**SUPPLIED DATA:**
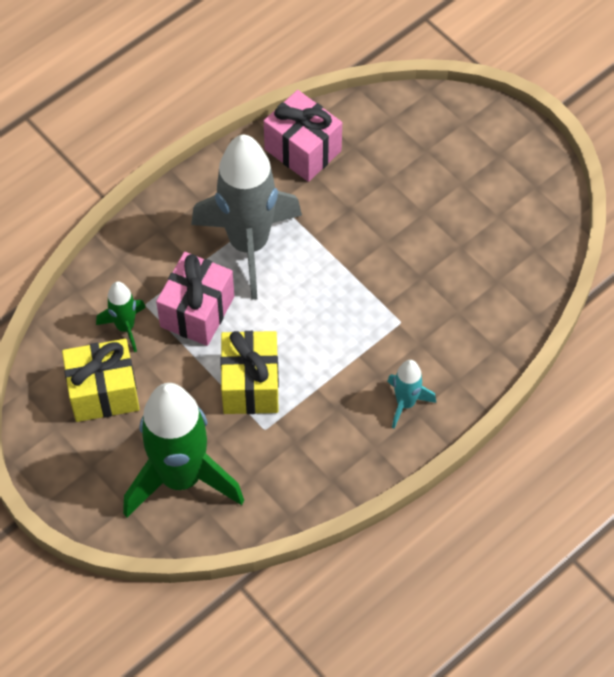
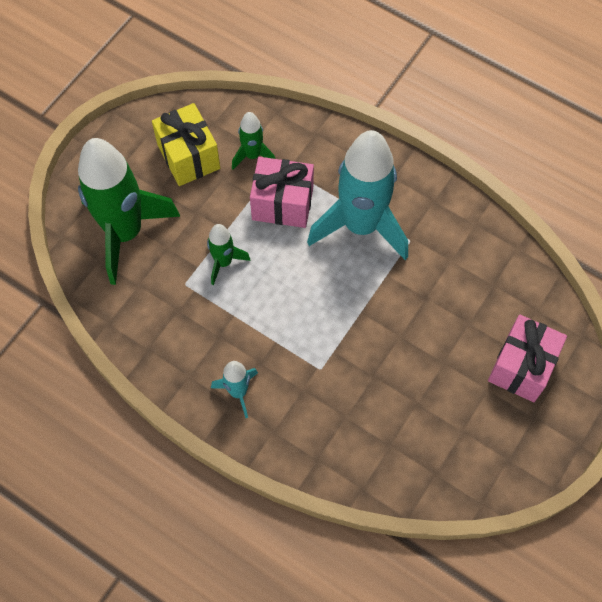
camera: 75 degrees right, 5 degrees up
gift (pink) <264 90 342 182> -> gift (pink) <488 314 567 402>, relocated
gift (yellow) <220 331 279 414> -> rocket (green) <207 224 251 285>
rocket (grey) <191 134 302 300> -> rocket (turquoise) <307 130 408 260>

**ACTIVITY:** Pull every line containing "rocket" out of the data above.

**EXERCISE RESPONSE:**
gift (yellow) <220 331 279 414> -> rocket (green) <207 224 251 285>
rocket (grey) <191 134 302 300> -> rocket (turquoise) <307 130 408 260>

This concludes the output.